• Problem requirements
Retype the whole listing exactly. Leave out pictures.

• Supplied information
↓↓↓

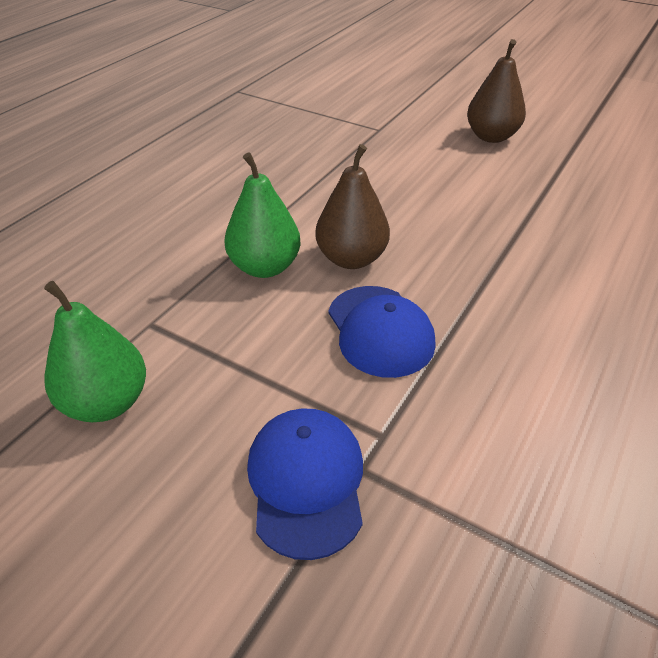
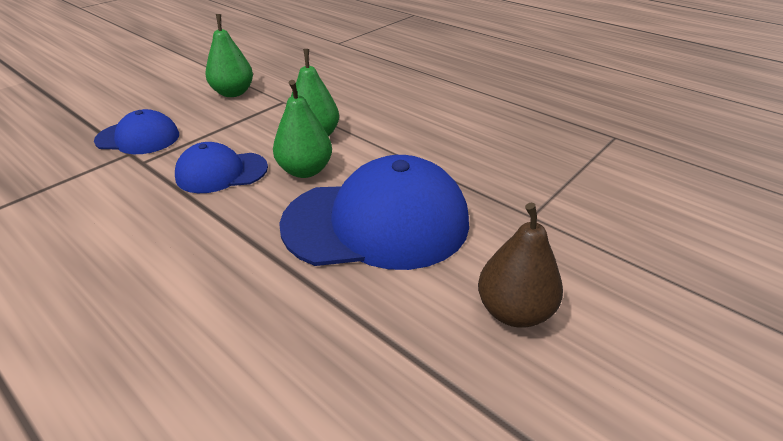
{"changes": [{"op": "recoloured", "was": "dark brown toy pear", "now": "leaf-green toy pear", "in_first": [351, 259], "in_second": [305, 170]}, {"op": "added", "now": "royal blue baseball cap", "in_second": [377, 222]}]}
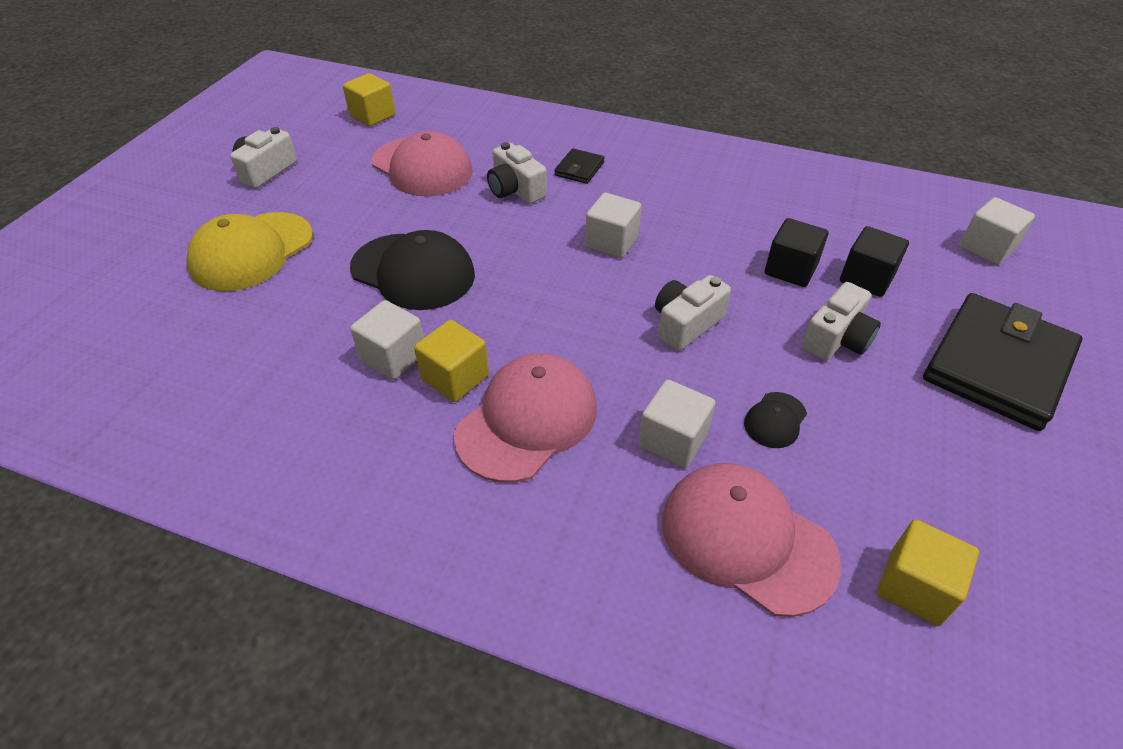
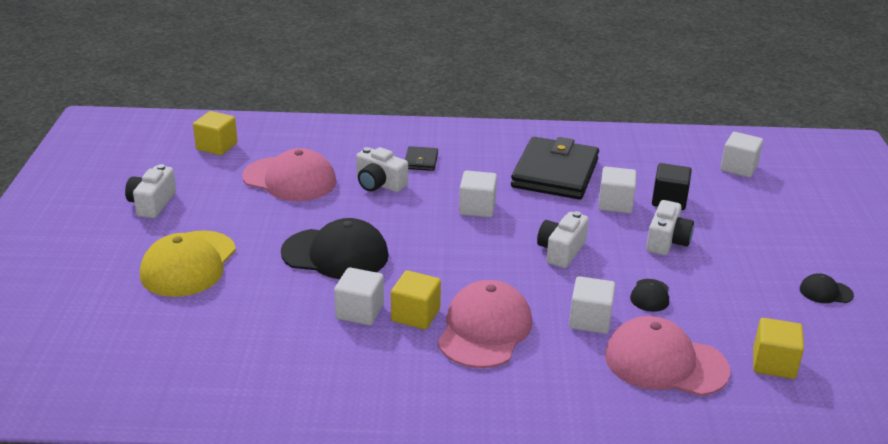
{"changes": [{"op": "moved", "was": "jet-black card wallet", "in_first": [997, 365], "in_second": [555, 173]}, {"op": "recoloured", "was": "jet-black block", "now": "snow-white block", "in_first": [790, 269], "in_second": [615, 204]}, {"op": "added", "now": "jet-black baseball cap", "in_second": [825, 292]}]}
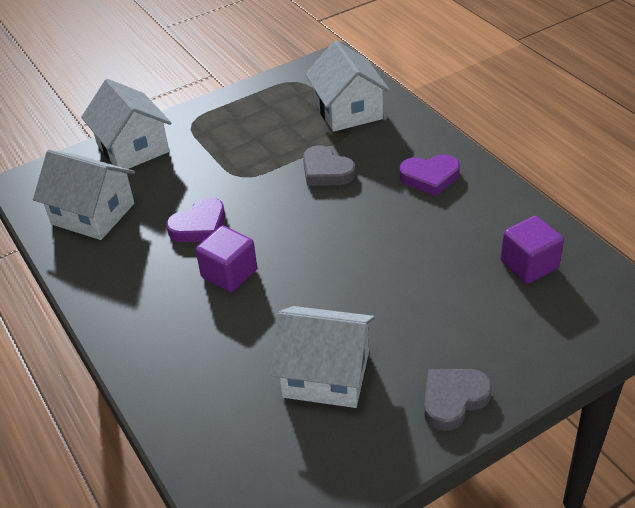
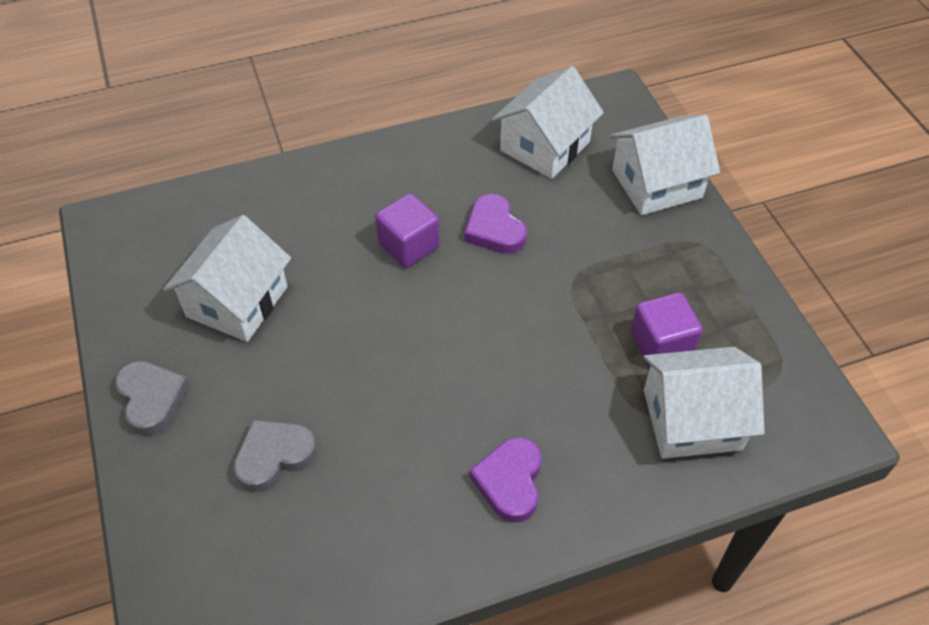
{"changes": [{"op": "moved", "was": "gray love heart", "in_first": [326, 171], "in_second": [274, 456]}, {"op": "moved", "was": "violet block", "in_first": [529, 265], "in_second": [661, 344]}]}
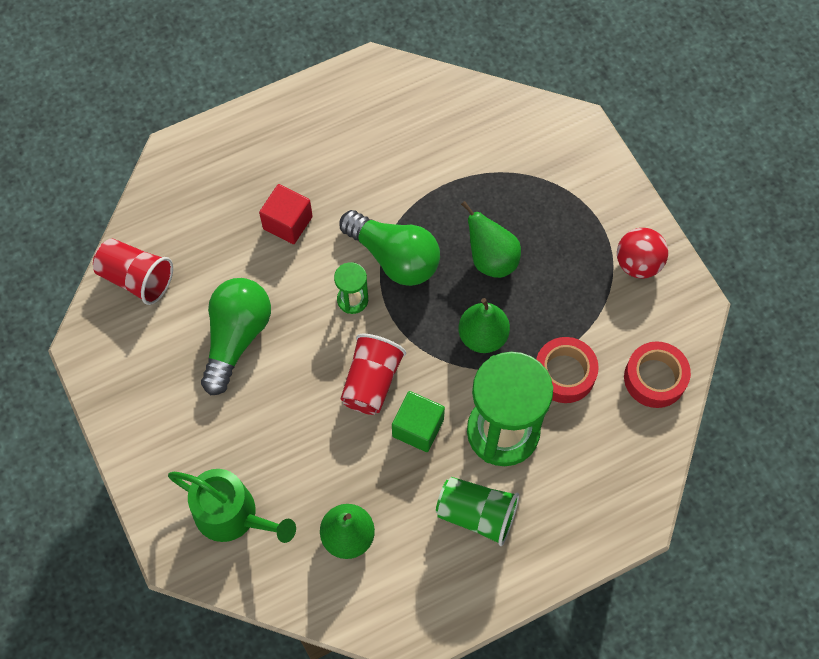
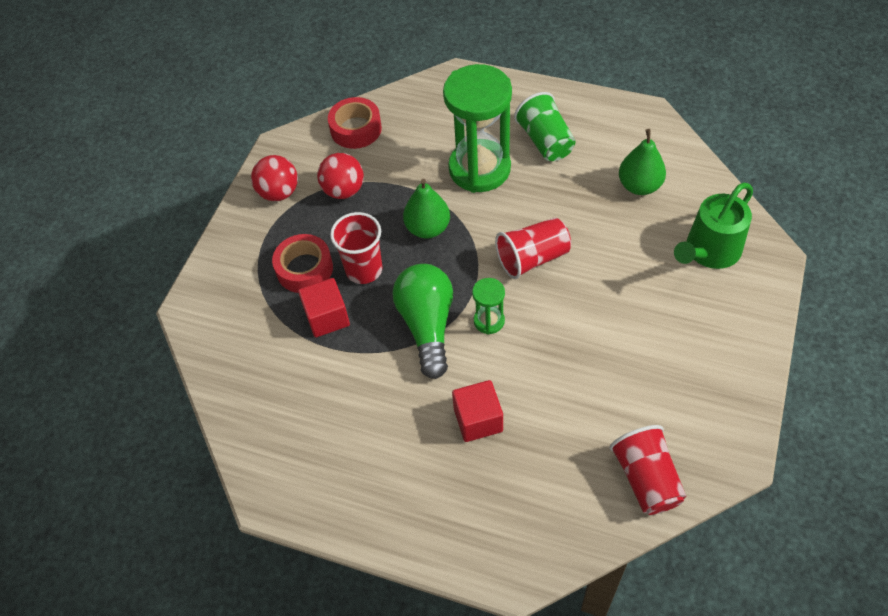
{"changes": [{"op": "moved", "was": "scarlet sticky tape", "in_first": [564, 373], "in_second": [304, 269]}, {"op": "added", "now": "scarlet block", "in_second": [327, 317]}, {"op": "added", "now": "scarlet play ball", "in_second": [343, 190]}, {"op": "replaced", "was": "leaf-green toy pear", "now": "scarlet cup", "in_first": [491, 259], "in_second": [364, 270]}, {"op": "turned", "was": "leaf-green watering pot", "in_first": [232, 515], "in_second": [709, 251], "clockwise": -120}, {"op": "removed", "was": "leaf-green lightbulb", "in_first": [236, 337]}, {"op": "removed", "was": "leaf-green block", "in_first": [418, 428]}]}
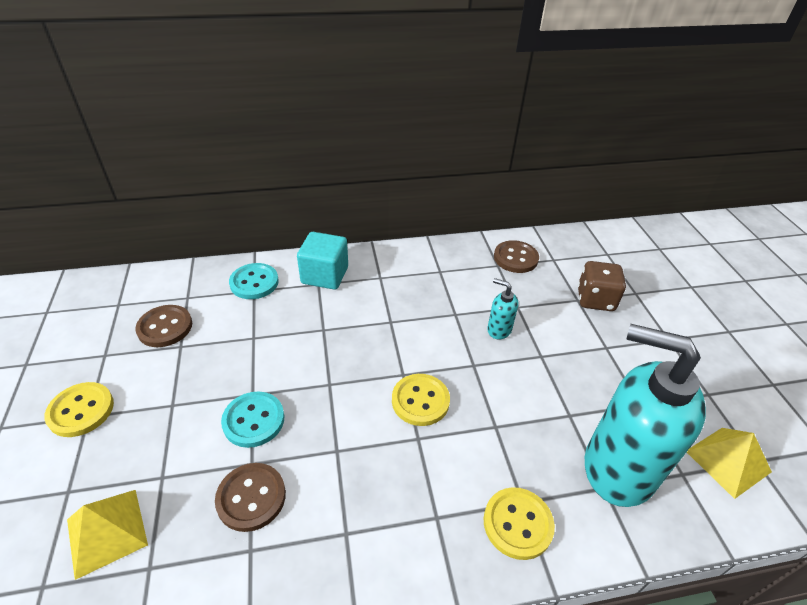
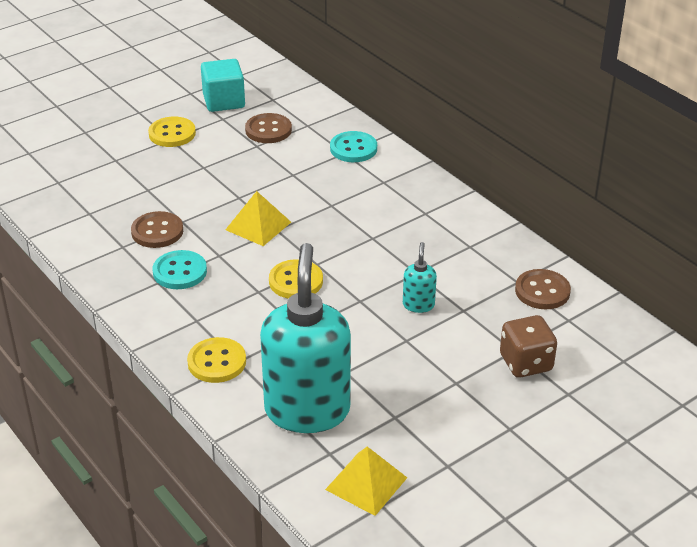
{"changes": [{"op": "moved", "was": "aqua shirt button", "in_first": [253, 420], "in_second": [180, 272]}, {"op": "moved", "was": "aqua block", "in_first": [325, 275], "in_second": [224, 101]}, {"op": "moved", "was": "yellow pyramid", "in_first": [107, 531], "in_second": [258, 226]}]}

↑↑↑

• Expected answer
{"changes": [{"op": "recoloured", "was": "dark brown toy pear", "now": "leaf-green toy pear", "in_first": [351, 259], "in_second": [305, 170]}, {"op": "added", "now": "royal blue baseball cap", "in_second": [377, 222]}]}
{"changes": [{"op": "moved", "was": "jet-black card wallet", "in_first": [997, 365], "in_second": [555, 173]}, {"op": "recoloured", "was": "jet-black block", "now": "snow-white block", "in_first": [790, 269], "in_second": [615, 204]}, {"op": "added", "now": "jet-black baseball cap", "in_second": [825, 292]}]}
{"changes": [{"op": "moved", "was": "gray love heart", "in_first": [326, 171], "in_second": [274, 456]}, {"op": "moved", "was": "violet block", "in_first": [529, 265], "in_second": [661, 344]}]}
{"changes": [{"op": "moved", "was": "scarlet sticky tape", "in_first": [564, 373], "in_second": [304, 269]}, {"op": "added", "now": "scarlet block", "in_second": [327, 317]}, {"op": "added", "now": "scarlet play ball", "in_second": [343, 190]}, {"op": "replaced", "was": "leaf-green toy pear", "now": "scarlet cup", "in_first": [491, 259], "in_second": [364, 270]}, {"op": "turned", "was": "leaf-green watering pot", "in_first": [232, 515], "in_second": [709, 251], "clockwise": -120}, {"op": "removed", "was": "leaf-green lightbulb", "in_first": [236, 337]}, {"op": "removed", "was": "leaf-green block", "in_first": [418, 428]}]}
{"changes": [{"op": "moved", "was": "aqua shirt button", "in_first": [253, 420], "in_second": [180, 272]}, {"op": "moved", "was": "aqua block", "in_first": [325, 275], "in_second": [224, 101]}, {"op": "moved", "was": "yellow pyramid", "in_first": [107, 531], "in_second": [258, 226]}]}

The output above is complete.